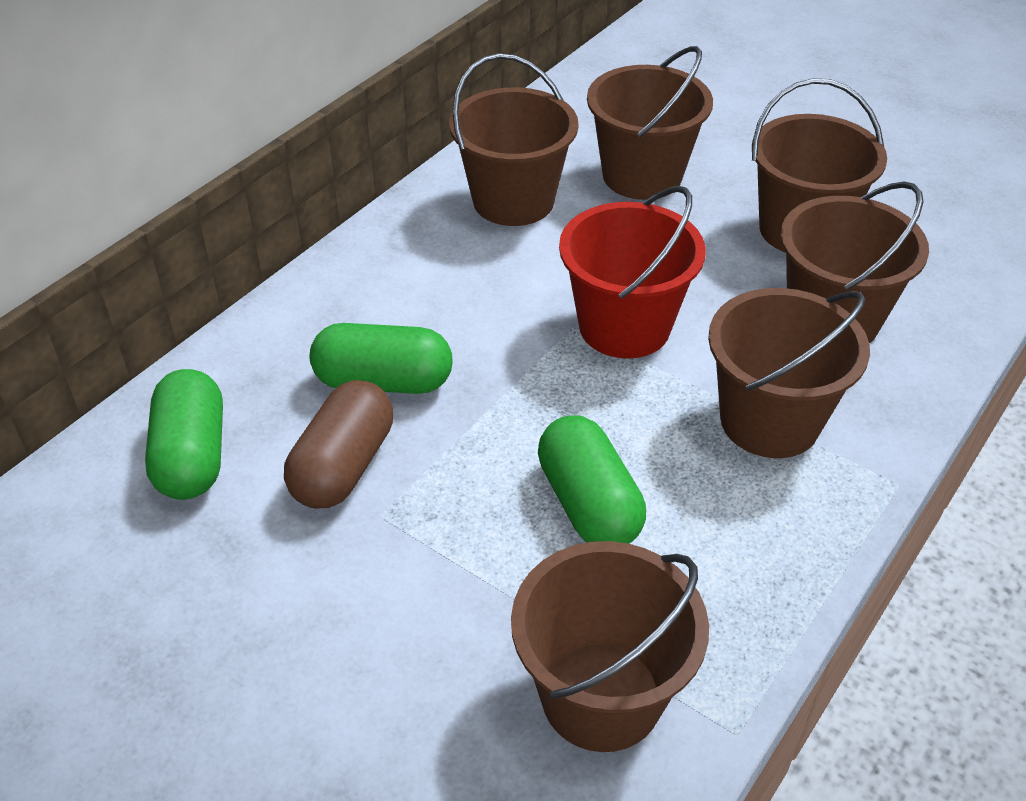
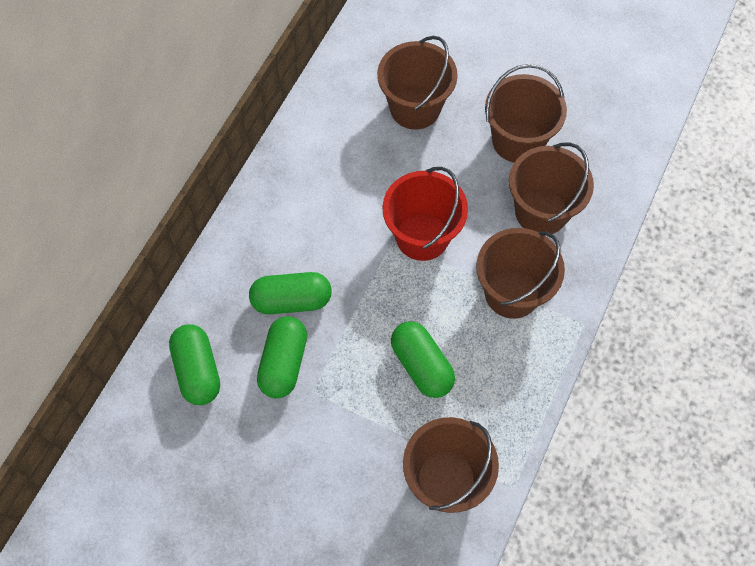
camera: 10 degrees left, 20 degrees up
(343, 466) = (283, 363): brown capsule -> green capsule
(513, 201) = (338, 142): brown bucket -> none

■ Exercise details
Output only the lines that run from the one containing "(343, 466) = (283, 363): brown" through the last line of the material above, both included.

■ Response to this exercise
(343, 466) = (283, 363): brown capsule -> green capsule
(513, 201) = (338, 142): brown bucket -> none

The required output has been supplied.